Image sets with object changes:
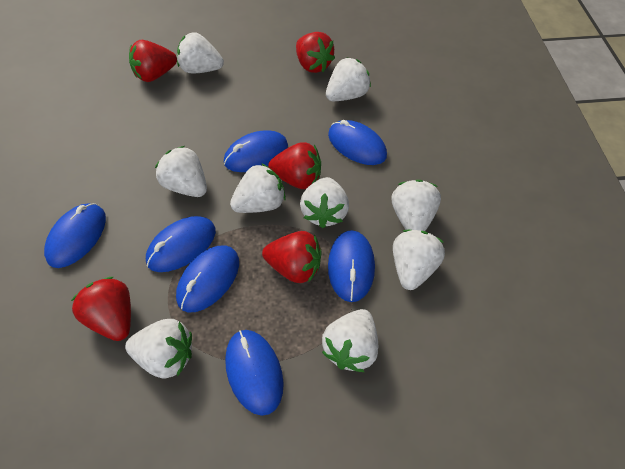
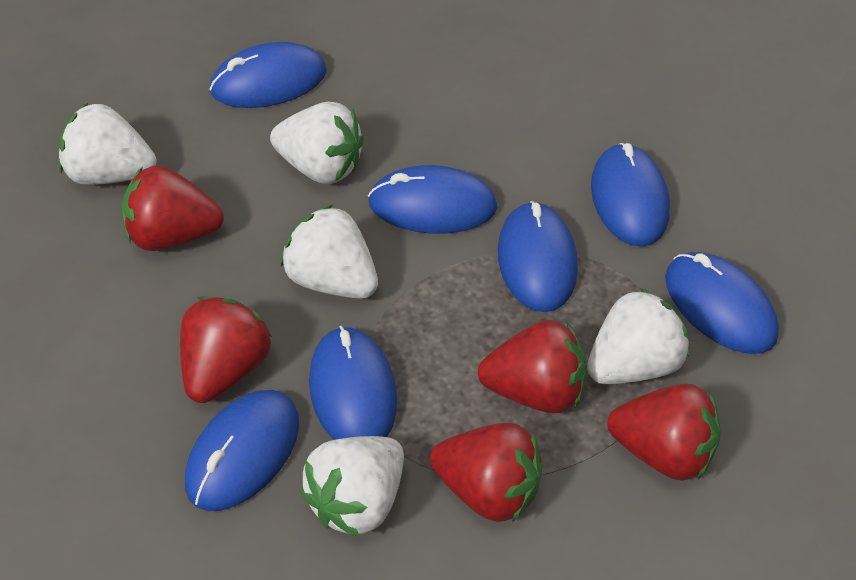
white strawberry: 9 -> 5

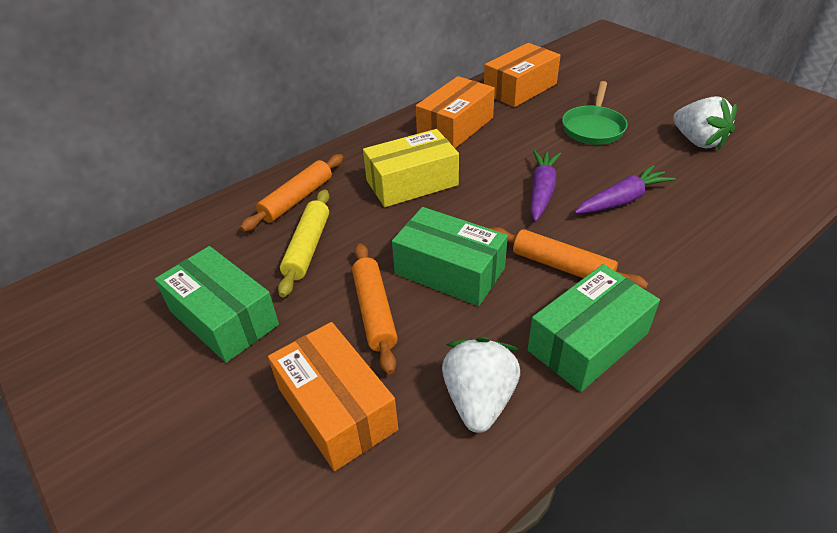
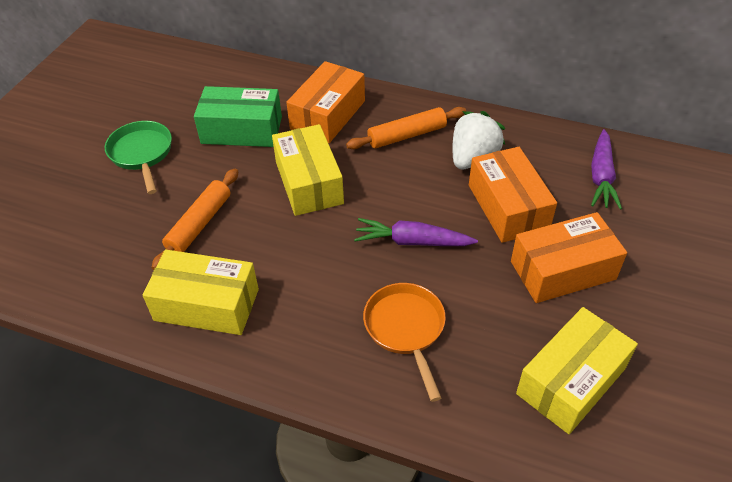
green box: 3 -> 1
orange pan: 0 -> 1
orange rolling pin: 3 -> 2
white strawberry: 2 -> 1
yellow box: 1 -> 3
yellow rolling pin: 1 -> 0

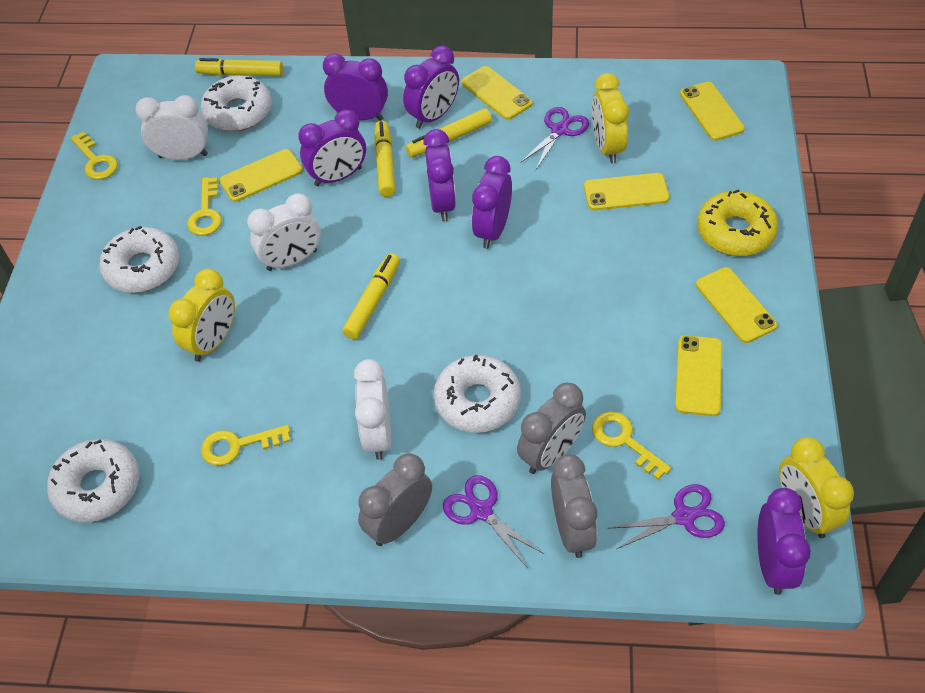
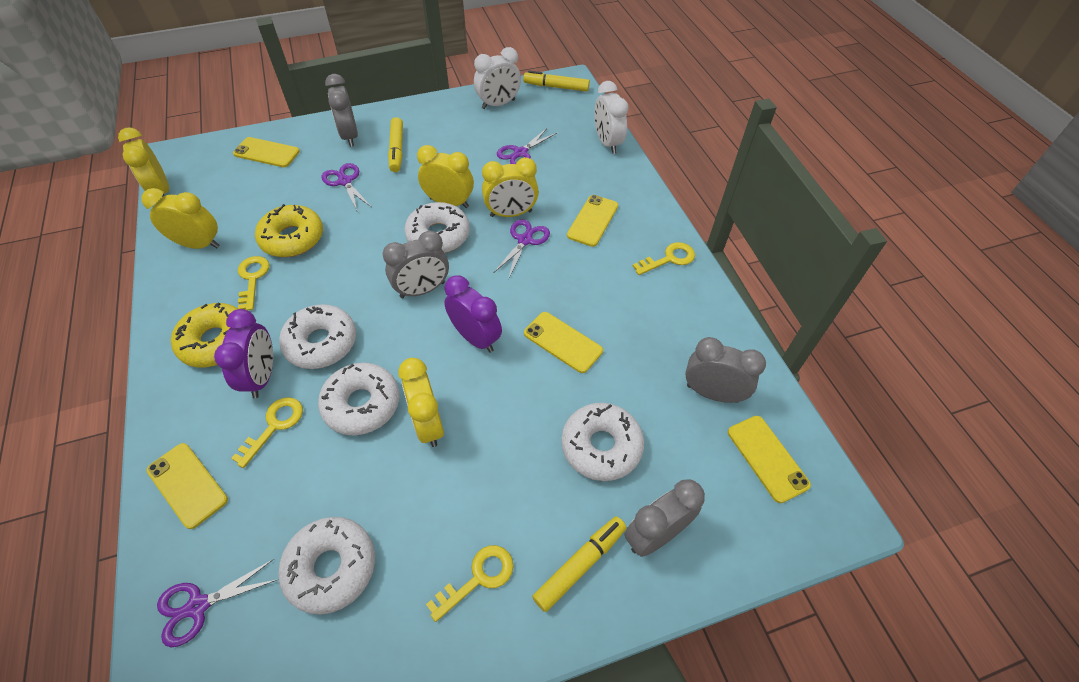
grey clock: 3 -> 4
purple clock: 6 -> 2
purple scissors: 3 -> 4
white clock: 3 -> 2
white donut: 4 -> 5
yellow clock: 3 -> 5
yellow donut: 1 -> 2
yellow marker: 4 -> 3
yellow phone: 6 -> 5

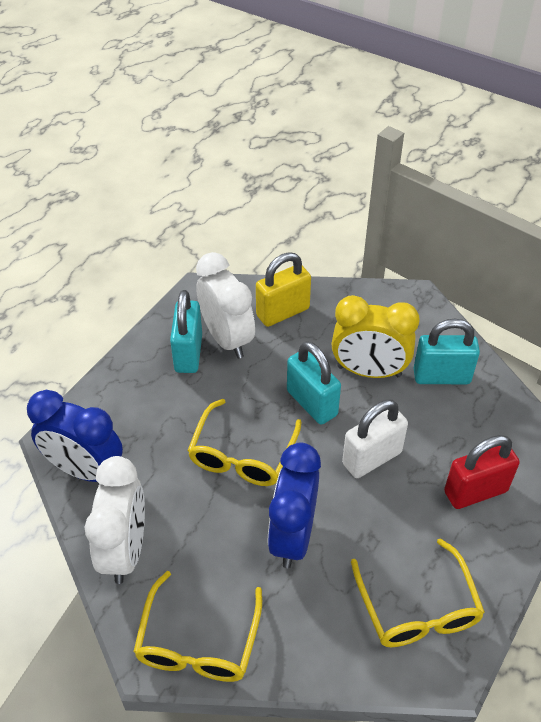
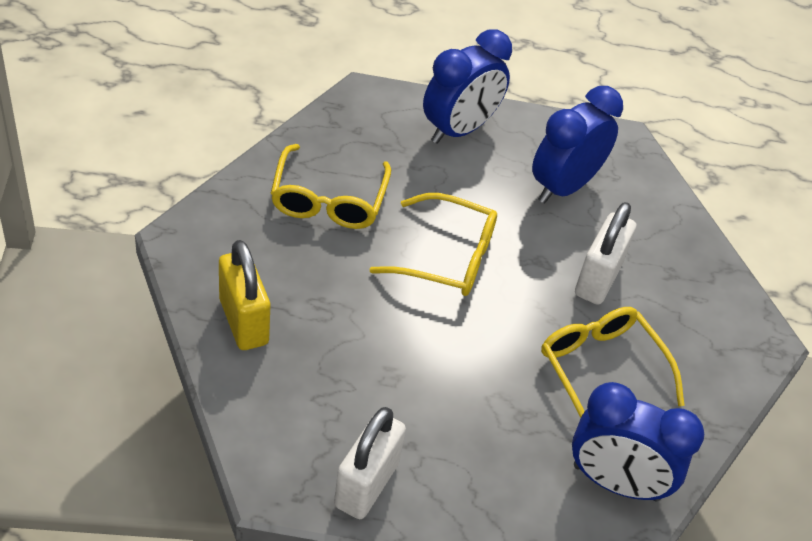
blue clock: 2 -> 3
red padlock: 1 -> 0
turquoise padlock: 3 -> 0
white clock: 2 -> 0
white padlock: 1 -> 2
yellow clock: 1 -> 0

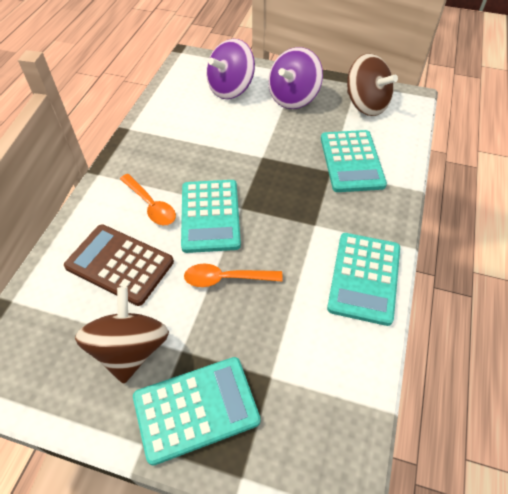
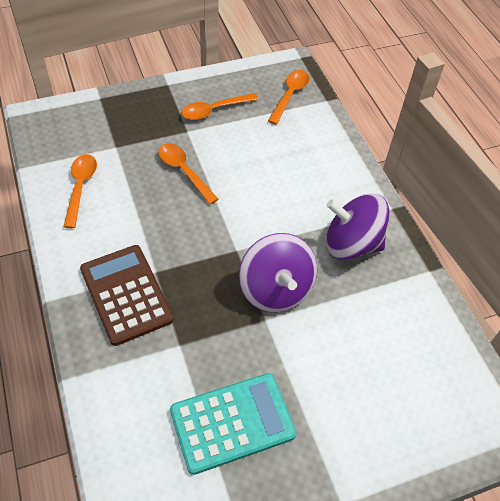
brown spinning top: 2 -> 0
orange spoon: 2 -> 4
turquoise calculator: 4 -> 1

_Directions for this task_:
What is needed is the data above, retyped exactly, with every picture left out.

_Written answer_:
white strawberry: 9 -> 5

green box: 3 -> 1
orange pan: 0 -> 1
orange rolling pin: 3 -> 2
white strawberry: 2 -> 1
yellow box: 1 -> 3
yellow rolling pin: 1 -> 0

grey clock: 3 -> 4
purple clock: 6 -> 2
purple scissors: 3 -> 4
white clock: 3 -> 2
white donut: 4 -> 5
yellow clock: 3 -> 5
yellow donut: 1 -> 2
yellow marker: 4 -> 3
yellow phone: 6 -> 5

blue clock: 2 -> 3
red padlock: 1 -> 0
turquoise padlock: 3 -> 0
white clock: 2 -> 0
white padlock: 1 -> 2
yellow clock: 1 -> 0

brown spinning top: 2 -> 0
orange spoon: 2 -> 4
turquoise calculator: 4 -> 1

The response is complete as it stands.